## Records supplied
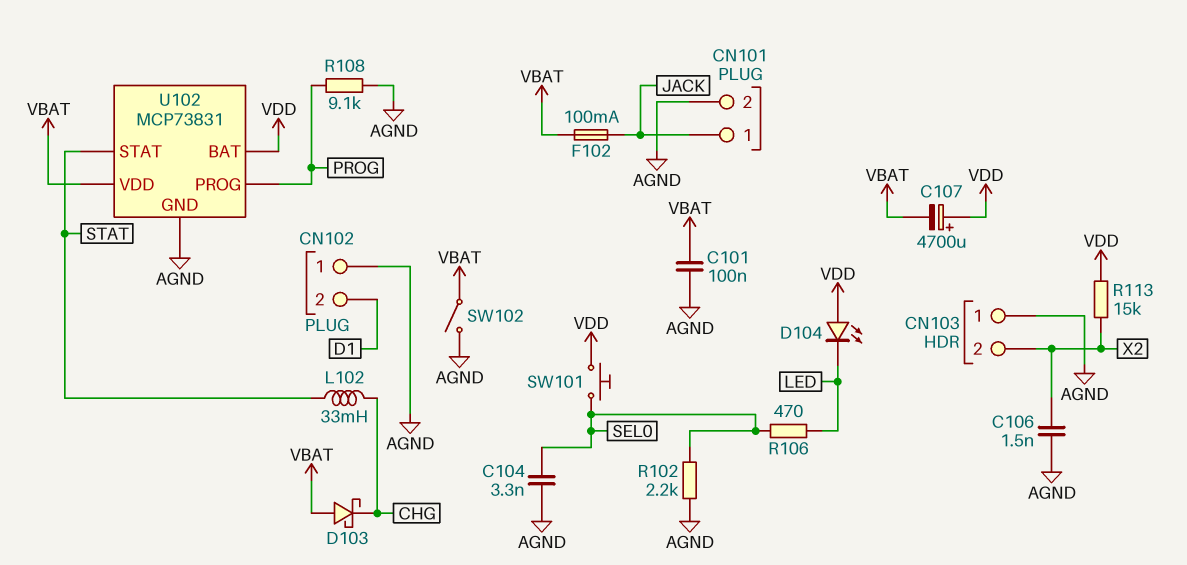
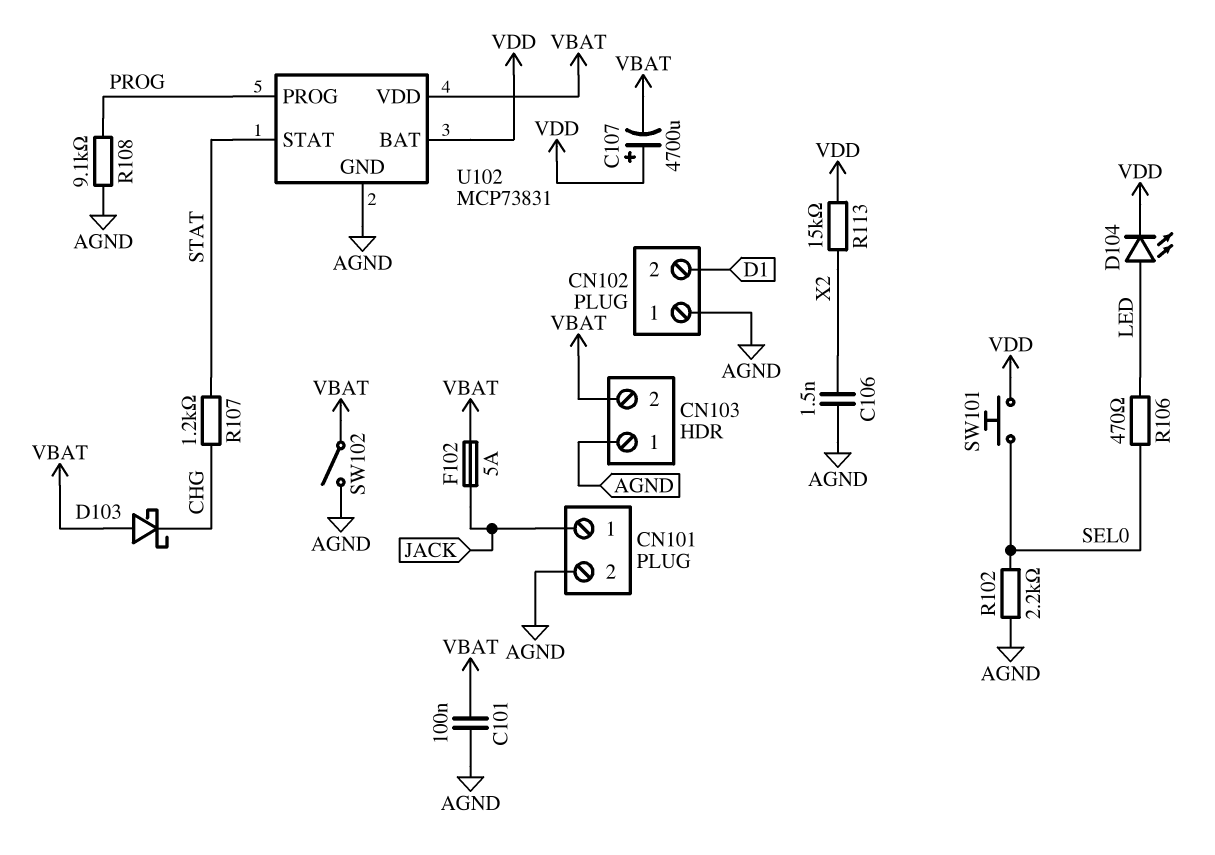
C104: 3.3nF (AGND, SEL0) -> none
CN103 pin 2: X2 -> VBAT
D104: LED (A VDD, K LED) -> LED (A LED, K VDD)
F102: 100mA (JACK, VBAT) -> 5A (JACK, VBAT)
L102: 33mH (CHG, STAT) -> none
R107: none -> 1.2k (CHG, STAT)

## Exercise
Word for word, set down every record, keeping the images out.

## Reply to the task
C104: 3.3nF (AGND, SEL0) -> none
CN103 pin 2: X2 -> VBAT
D104: LED (A VDD, K LED) -> LED (A LED, K VDD)
F102: 100mA (JACK, VBAT) -> 5A (JACK, VBAT)
L102: 33mH (CHG, STAT) -> none
R107: none -> 1.2k (CHG, STAT)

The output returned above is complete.